| Exercise aim |
Could you format the items below as a numbered list, dropping any blank lines and leaving the pictures out?

(Target position items)
• • •

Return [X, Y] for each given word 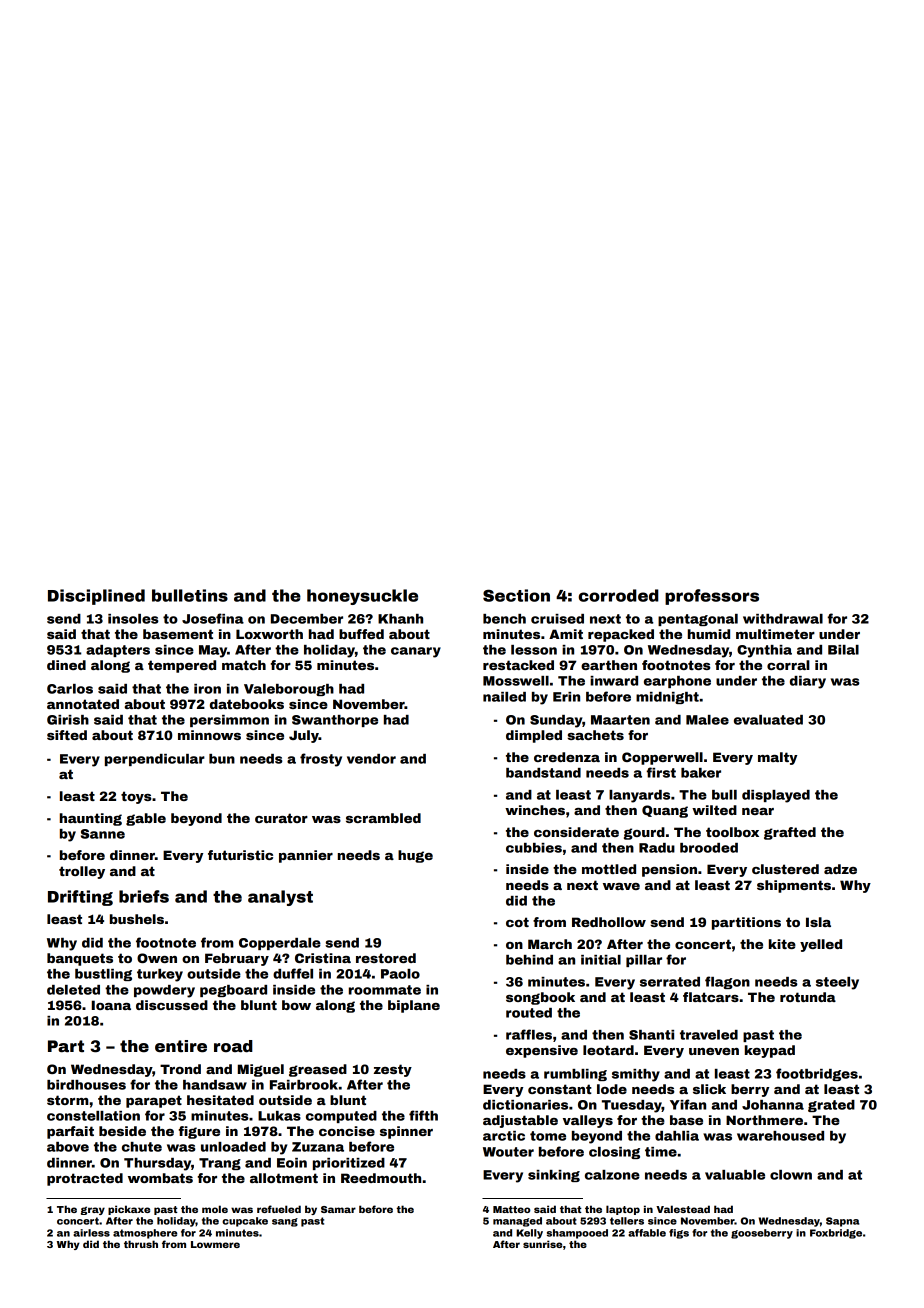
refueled [279, 1209]
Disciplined [96, 597]
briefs [144, 896]
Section [516, 595]
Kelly [529, 1234]
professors [712, 597]
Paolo [400, 974]
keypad [770, 1051]
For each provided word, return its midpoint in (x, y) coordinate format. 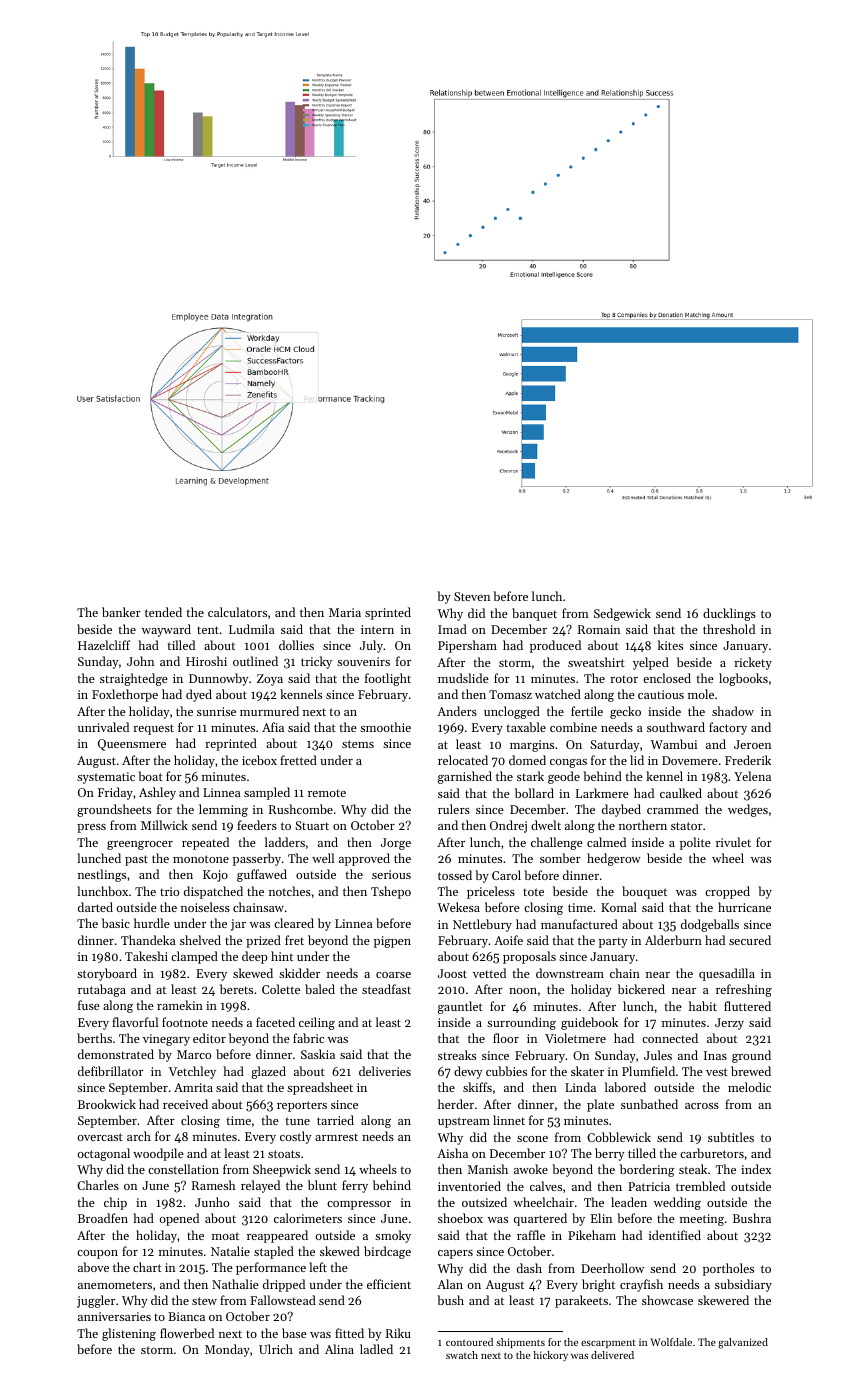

• • •

| Exercise answer |
1. Return [X, Y] for each given word 
2. refueled [279, 1209]
3. Disciplined [96, 597]
4. briefs [144, 896]
5. Section [516, 595]
6. Kelly [529, 1234]
7. professors [712, 597]
8. Paolo [400, 974]
9. keypad [770, 1051]
10. For each provided word, return its midpoint in (x, y) coordinate format. 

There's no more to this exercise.